- [EXERCISE INSTRUCTIONS]: Would you transcribe the records below exactly, omitting every picture?

- [RECORDS SUPPLIED]:
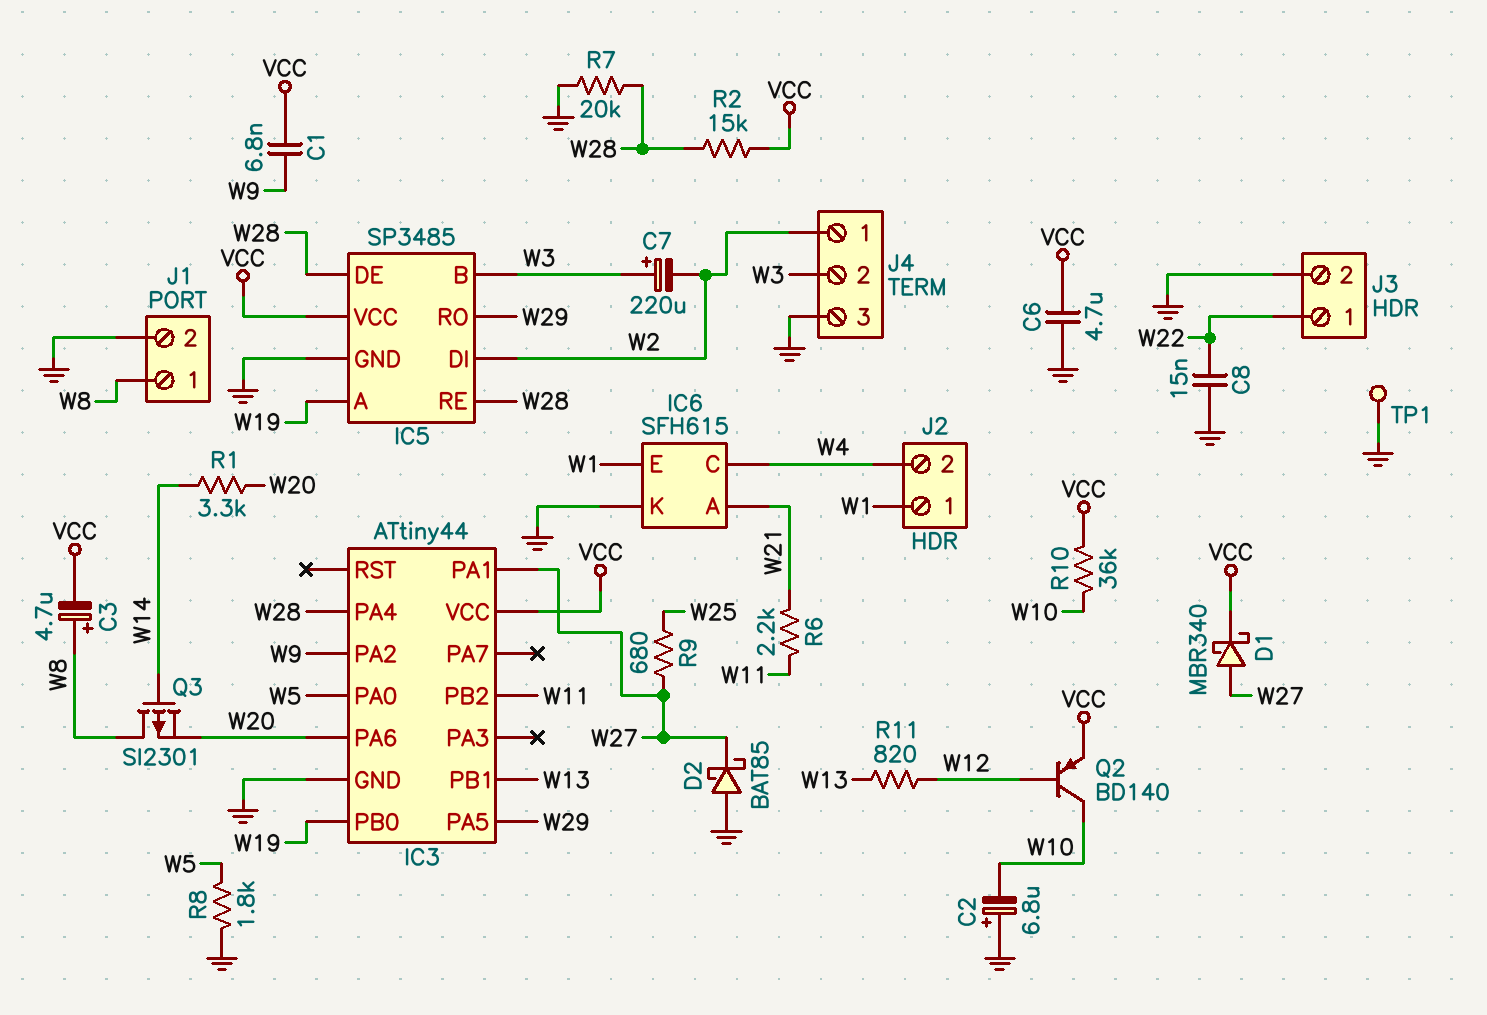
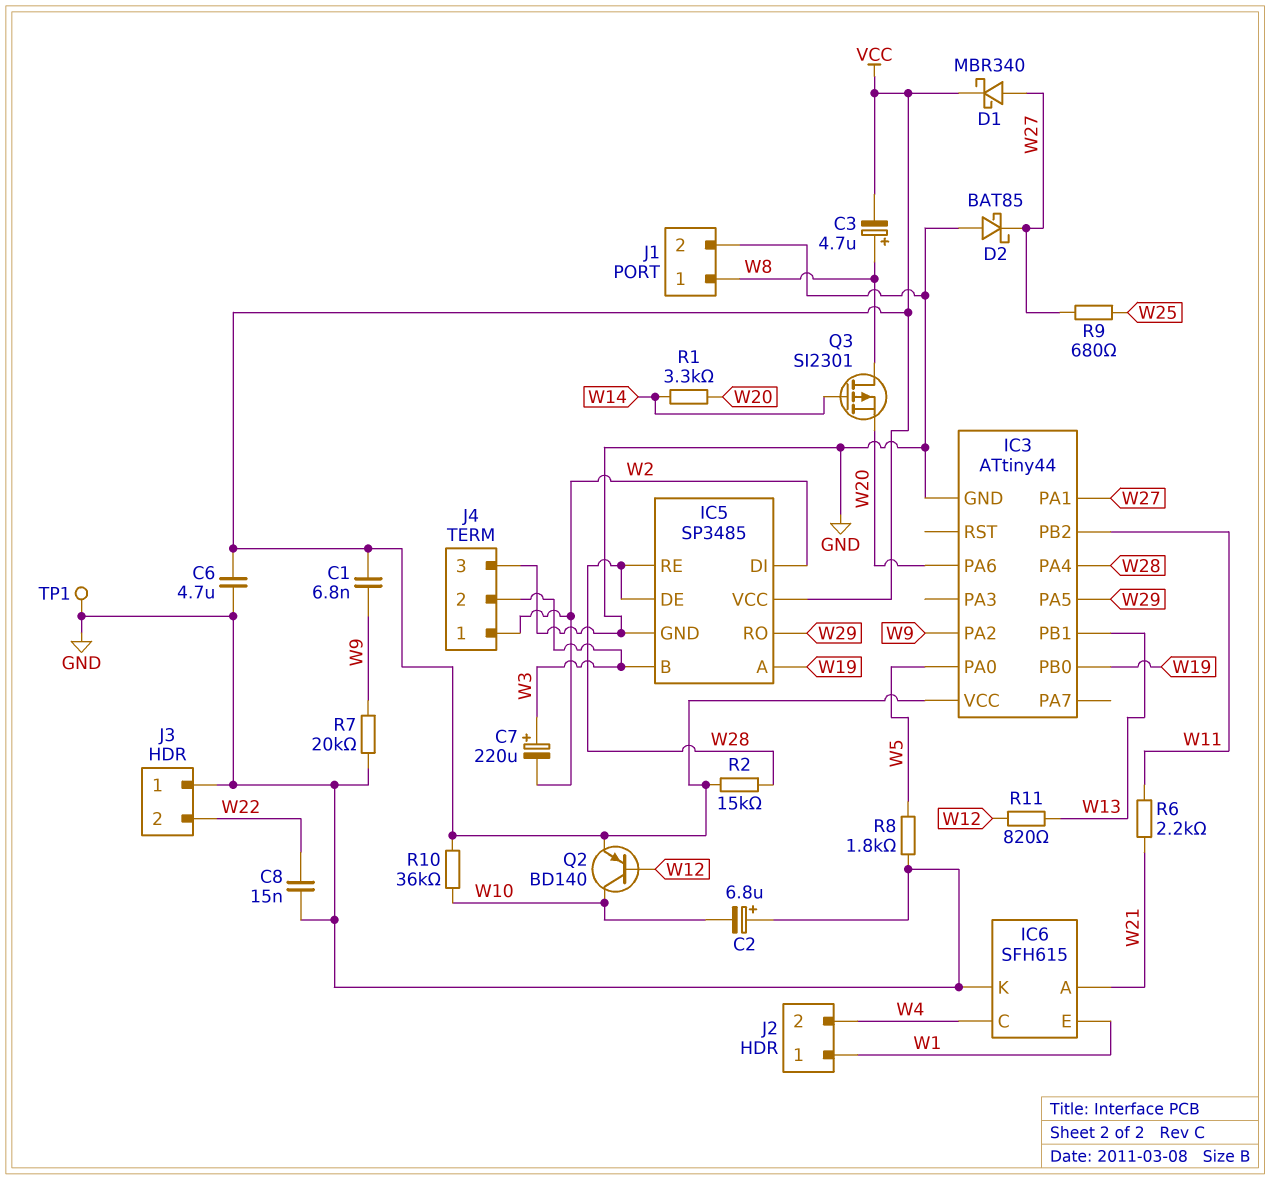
J3 pin 1: W22 -> GND
J3 pin 2: GND -> W22
R7: 20k (GND, W28) -> 20k (GND, W9)

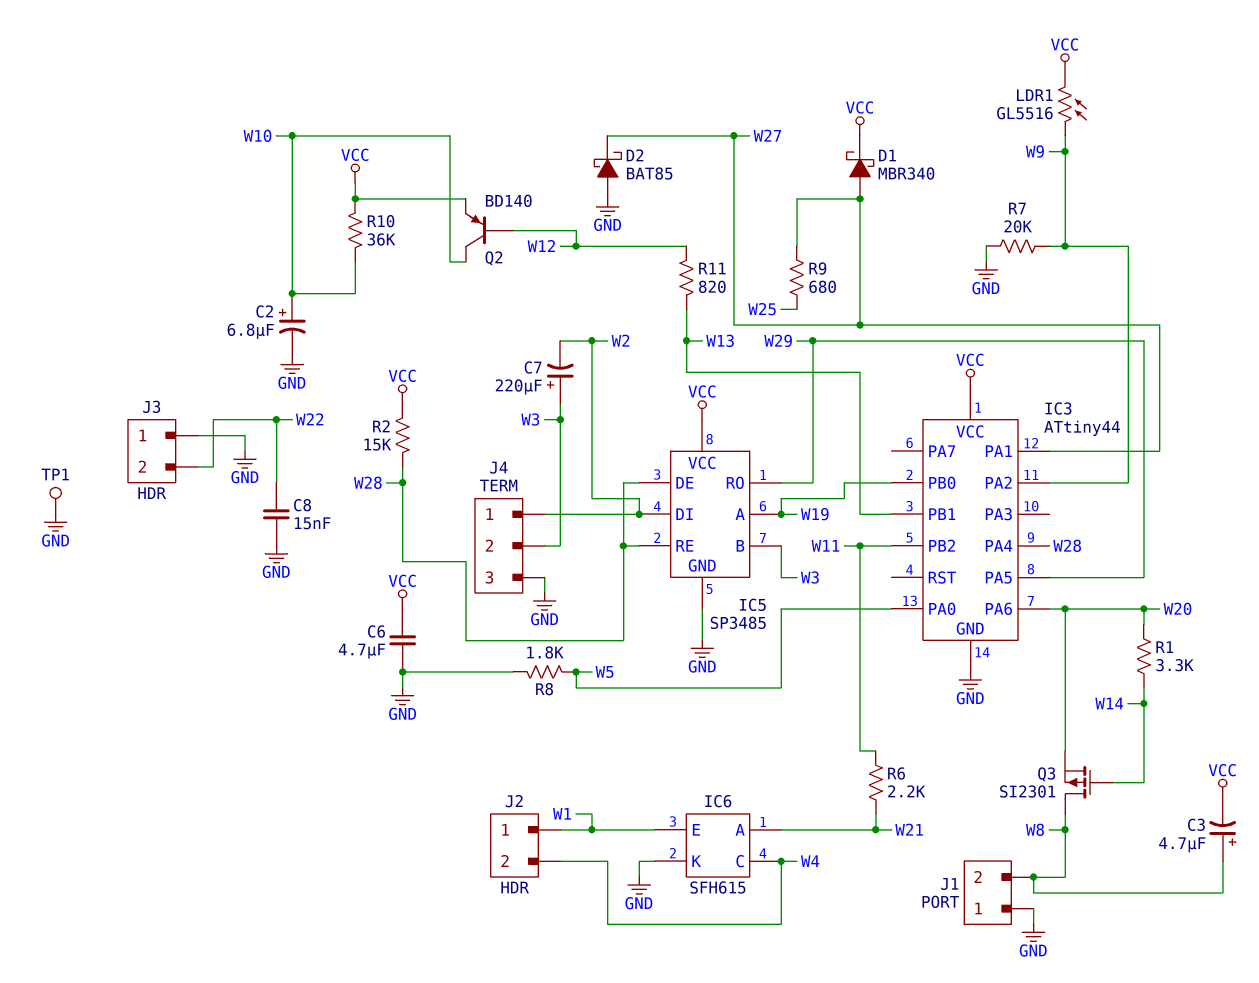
C1: 6.8nF (VCC, W9) -> none
C2: 6.8uF (plus GND, minus W10) -> 6.8uF (plus W10, minus GND)
J1 pin 1: W8 -> GND
J1 pin 2: GND -> W8
LDR1: none -> GL5516 (VCC, W9)

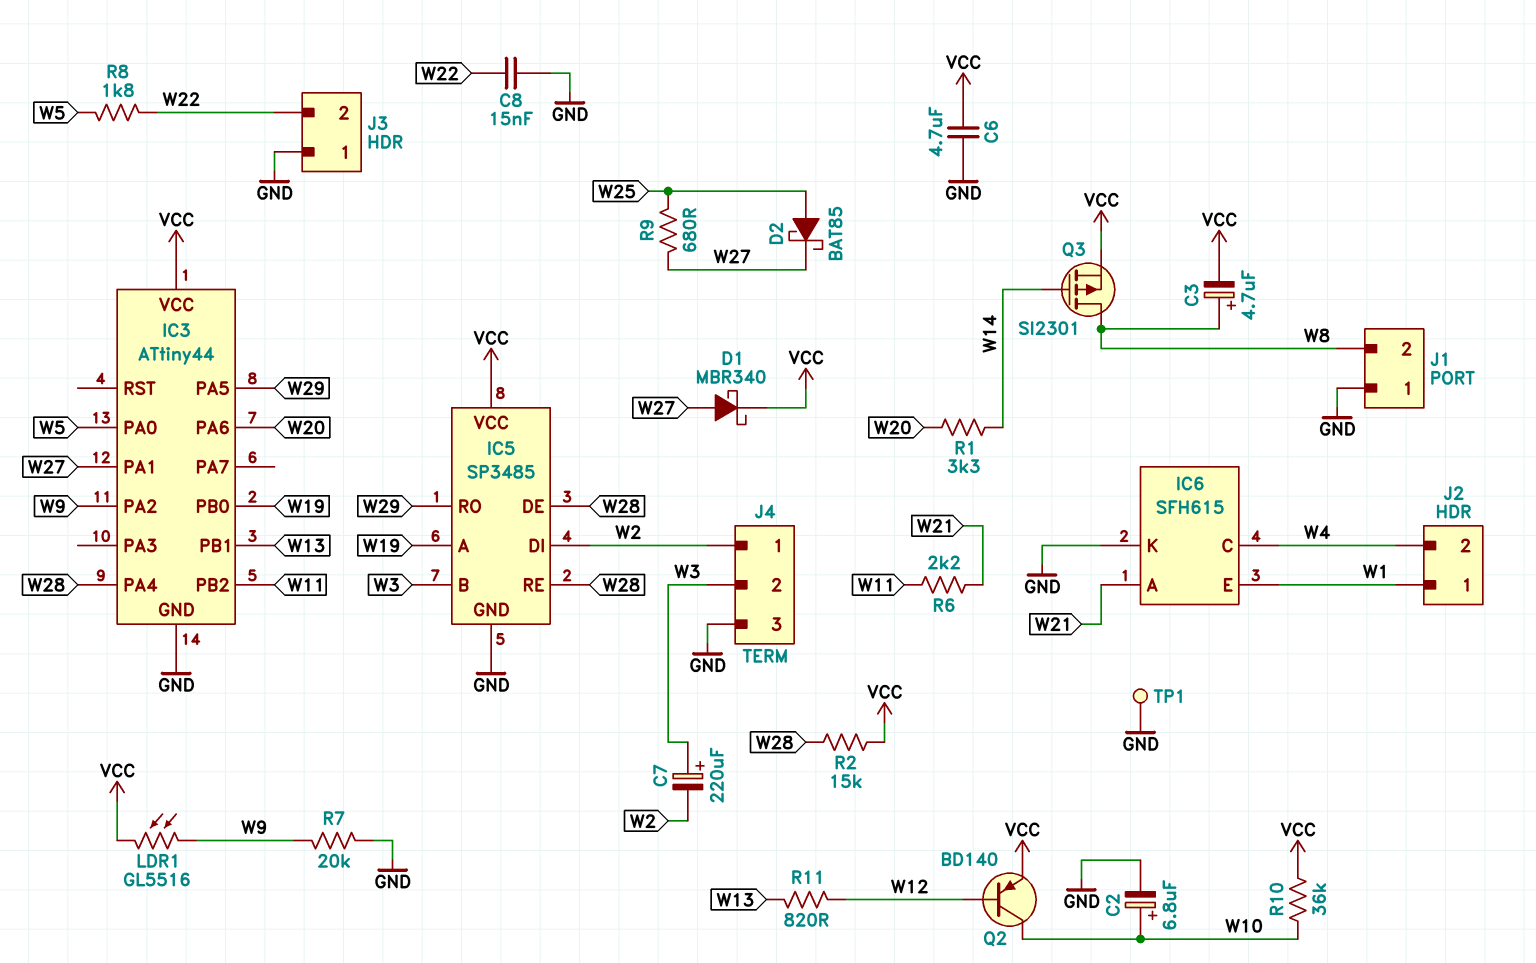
D2: schottky BAT85 (A GND, K W27) -> schottky BAT85 (A W25, K W27)
Q3: PMOS SI2301 (G W14, D W8, S W20) -> PMOS SI2301 (G W14, D W8, S VCC)
R8: 1.8k (GND, W5) -> 1.8k (W5, W22)

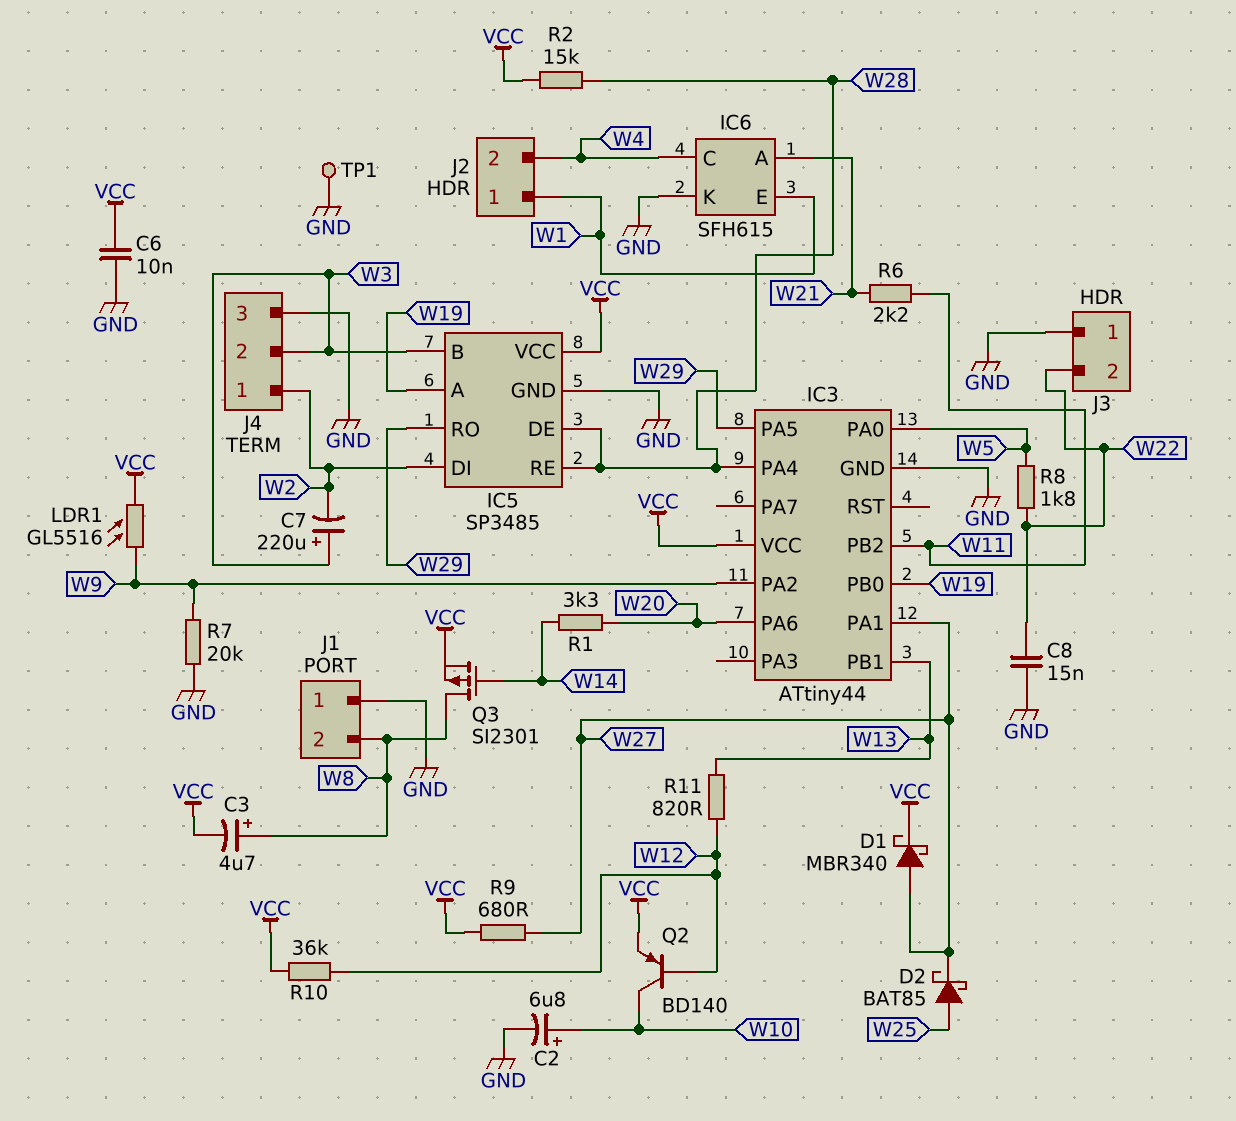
C6: 4.7uF (GND, VCC) -> 10nF (GND, VCC)
R9: 680 (W25, W27) -> 680 (VCC, W27)
R10: 36k (VCC, W10) -> 36k (VCC, W12)

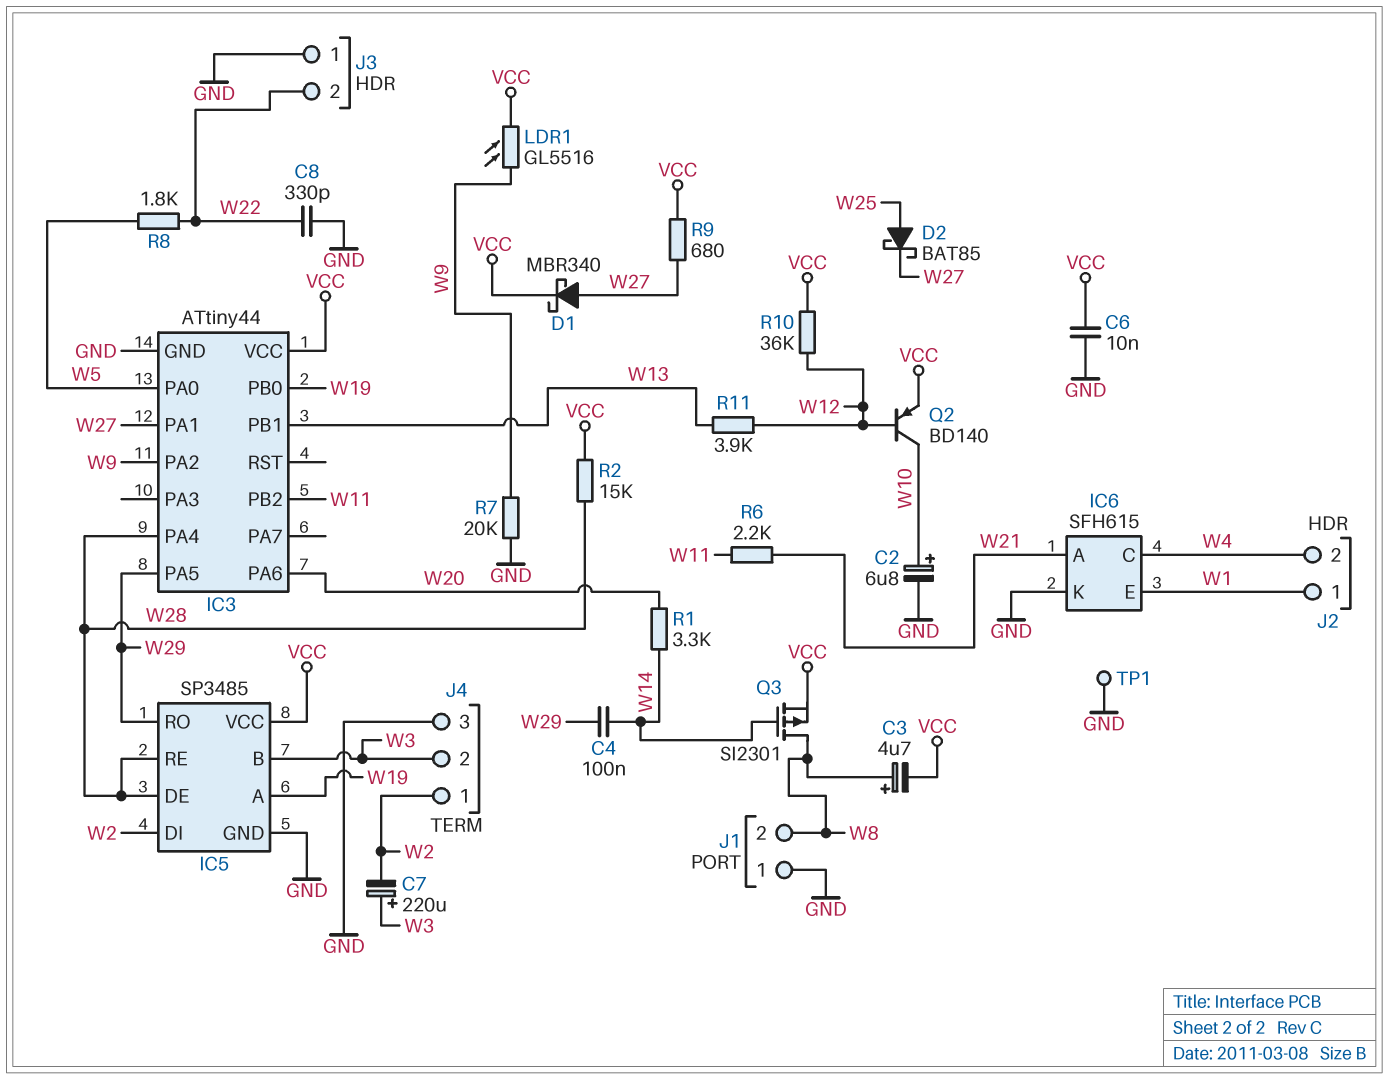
C4: none -> 100nF (W14, W29)
C8: 15nF (GND, W22) -> 330pF (GND, W22)
R11: 820 (W12, W13) -> 3.9k (W12, W13)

- [ANSWER TO THIS TASK]:
J3 pin 1: W22 -> GND
J3 pin 2: GND -> W22
R7: 20k (GND, W28) -> 20k (GND, W9)

C1: 6.8nF (VCC, W9) -> none
C2: 6.8uF (plus GND, minus W10) -> 6.8uF (plus W10, minus GND)
J1 pin 1: W8 -> GND
J1 pin 2: GND -> W8
LDR1: none -> GL5516 (VCC, W9)

D2: schottky BAT85 (A GND, K W27) -> schottky BAT85 (A W25, K W27)
Q3: PMOS SI2301 (G W14, D W8, S W20) -> PMOS SI2301 (G W14, D W8, S VCC)
R8: 1.8k (GND, W5) -> 1.8k (W5, W22)

C6: 4.7uF (GND, VCC) -> 10nF (GND, VCC)
R9: 680 (W25, W27) -> 680 (VCC, W27)
R10: 36k (VCC, W10) -> 36k (VCC, W12)

C4: none -> 100nF (W14, W29)
C8: 15nF (GND, W22) -> 330pF (GND, W22)
R11: 820 (W12, W13) -> 3.9k (W12, W13)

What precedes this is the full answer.